***** Exercise material *****
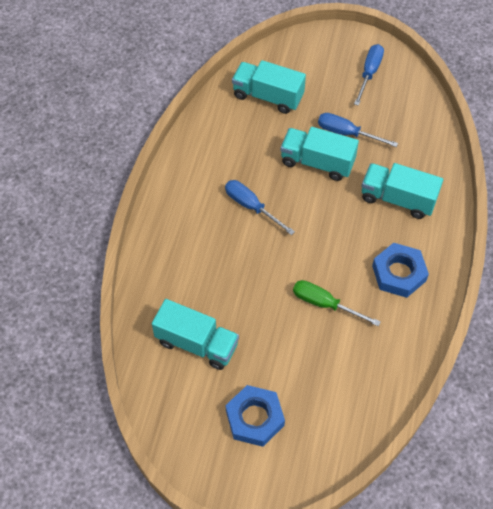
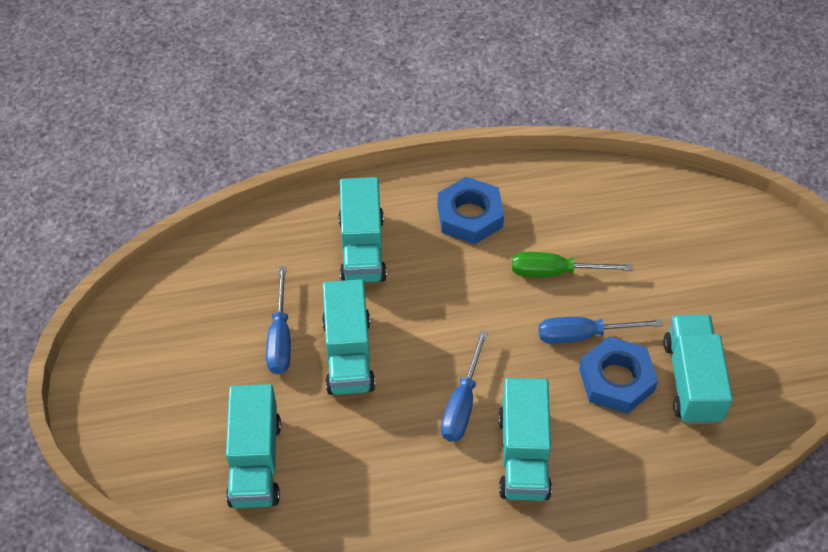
camera: 115 degrees left, 5 degrees down
(199, 223) = (523, 455): none -> turquoise truck
(254, 418) = (737, 286): blue nut -> blue nut (616, 379)
(325, 304) = (555, 272): green screwdriver -> green screwdriver turned 90 degrees clockwise
(369, 73) = (154, 348): blue screwdriver -> blue screwdriver (583, 335)

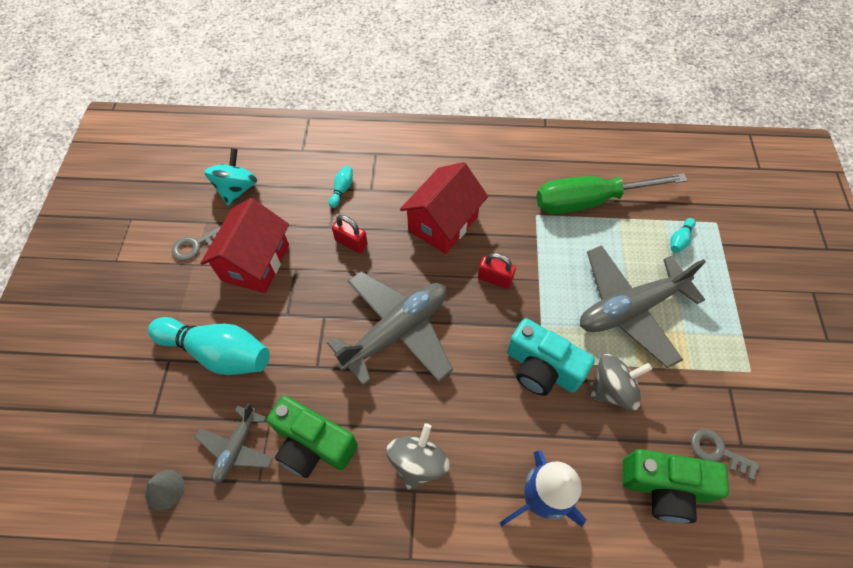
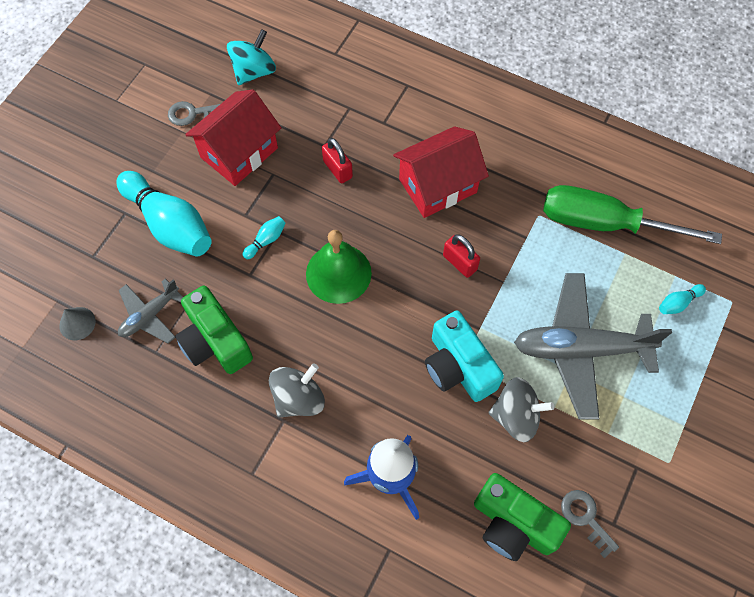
camera: 25 degrees right, 5 degrees up
(342, 190) = (354, 111): turquoise bowling pin -> turquoise bowling pin (266, 240)
(397, 331) = (338, 273): grey plane -> green bell

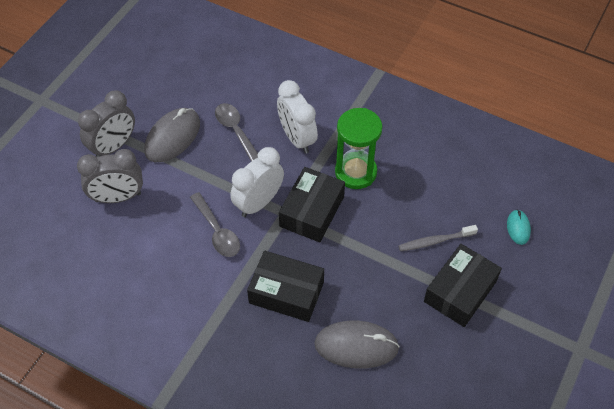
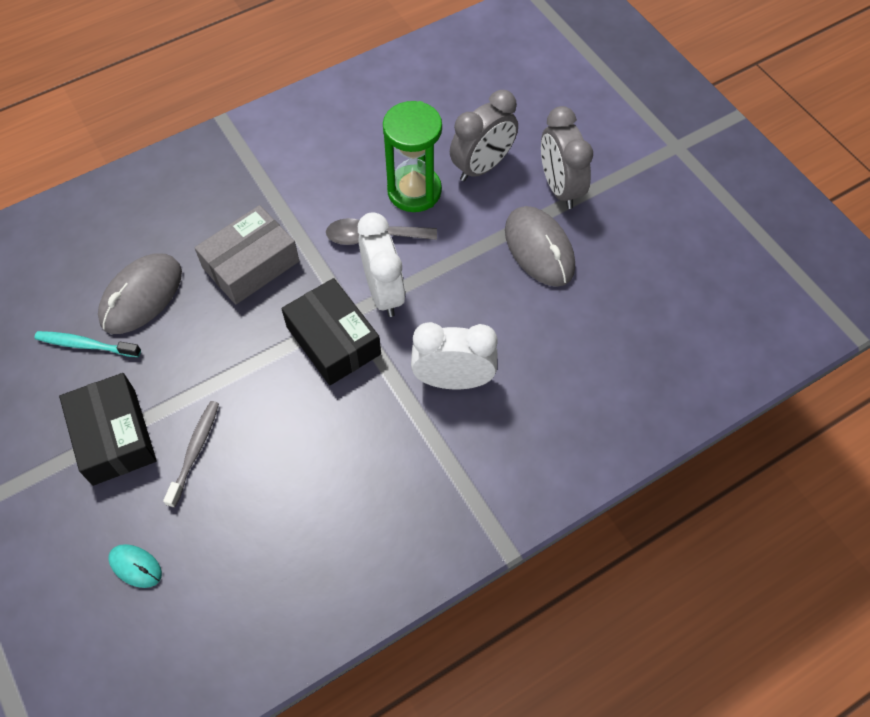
camera: 120 degrees right, 5 degrees up
(118, 197) = (482, 167): grey clock -> grey clock turned 150 degrees counterclockwise
(236, 131) = (508, 318): grey spoon -> none
(286, 292) = (251, 264): black box -> grey box
(355, 172) = (355, 419): green hourglass -> green hourglass (414, 191)
(416, 355) = (86, 345): none -> turquoise toothbrush

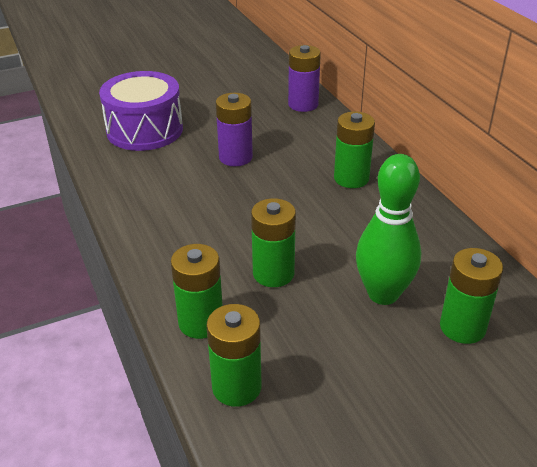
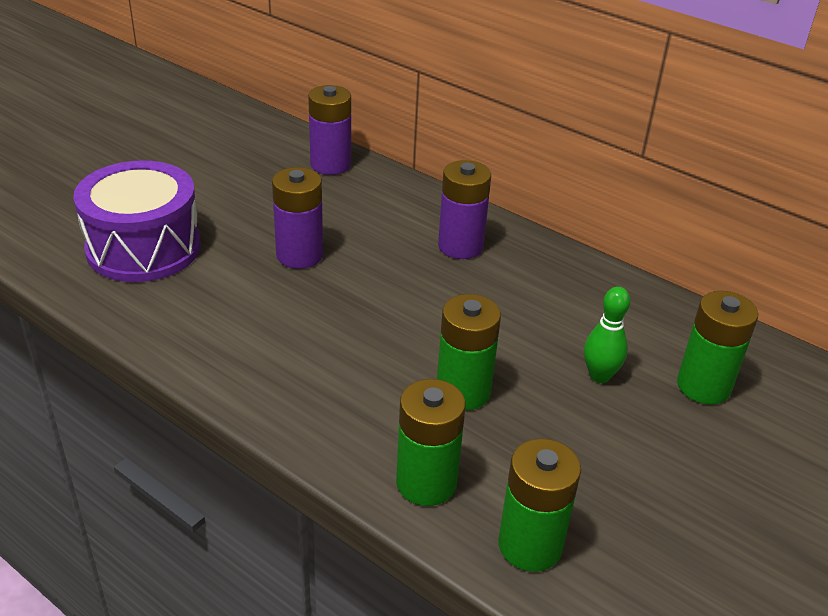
camera: 30 degrees left, 0 degrees up
(351, 178) = (460, 246): green battery -> purple battery
(383, 294) = (599, 376): green bowling pin -> green bowling pin, size x0.55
*****
**Task directions**:
Show the lines above that have the word "screwdriver".

**Your solution**:
(325, 304) = (555, 272): green screwdriver -> green screwdriver turned 90 degrees clockwise
(369, 73) = (154, 348): blue screwdriver -> blue screwdriver (583, 335)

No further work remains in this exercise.